Material to process:
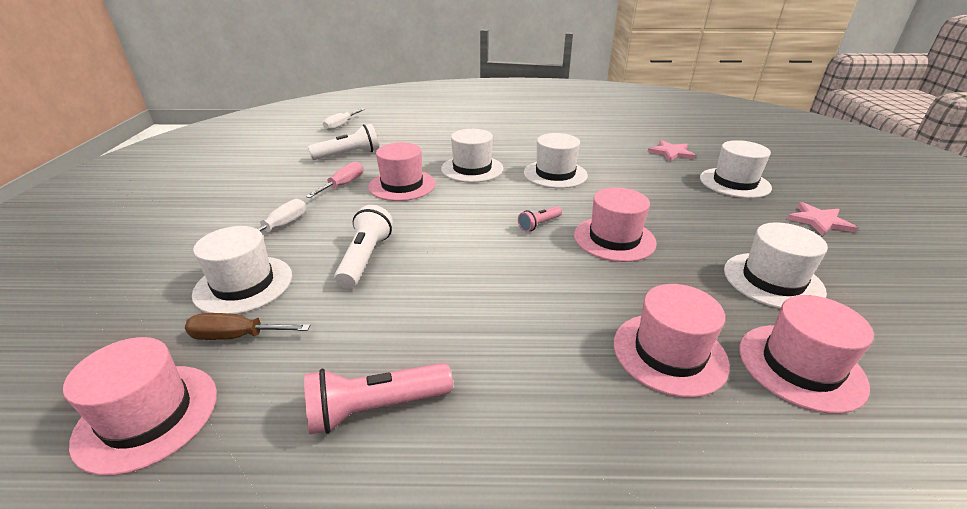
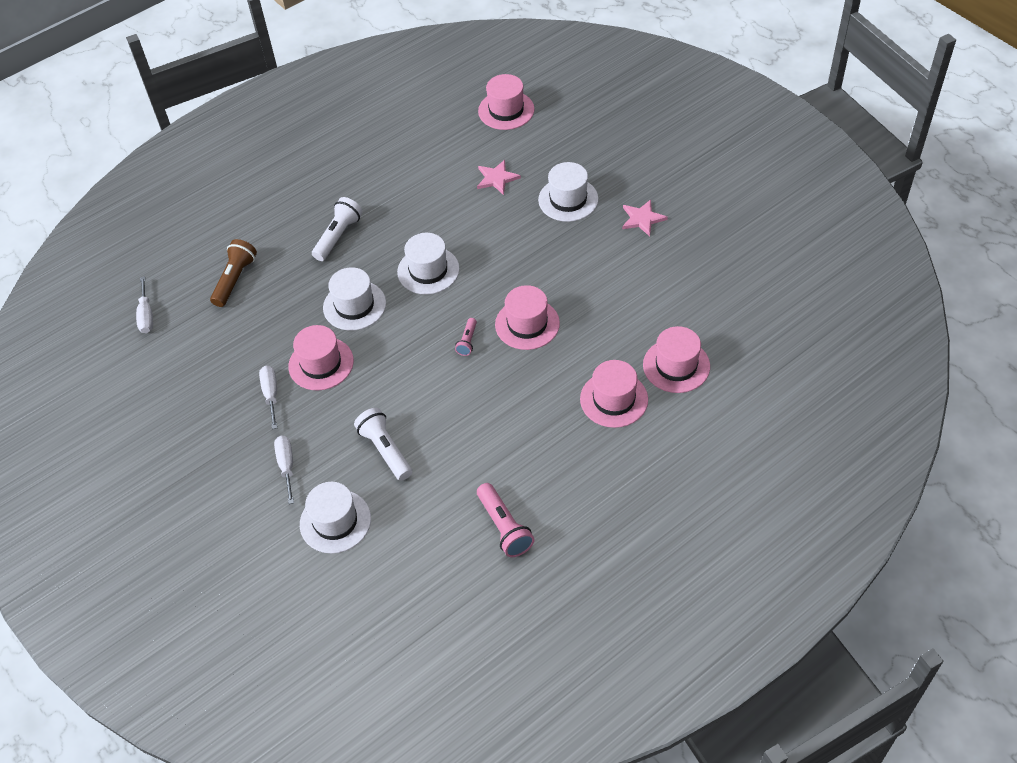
camera: 35 degrees left, 20 degrees up
(148, 416) = (403, 609): pink hat -> pink hat (506, 110)
(237, 336) = (384, 549): brown screwdriver -> none
(343, 185) = (271, 394): pink screwdriver -> white screwdriver
(349, 154) = (221, 354): white flashlight -> white flashlight (338, 236)
(376, 408) = (504, 527): pink flashlight -> pink flashlight turned 60 degrees counterclockwise
(413, 131) = (235, 279): none -> brown flashlight
(772, 280) = (638, 304): white hat -> none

Exercise instructions:
Look through the records for the string "white". Copy every line that has it.

Answer space:
(343, 185) = (271, 394): pink screwdriver -> white screwdriver
(349, 154) = (221, 354): white flashlight -> white flashlight (338, 236)
(772, 280) = (638, 304): white hat -> none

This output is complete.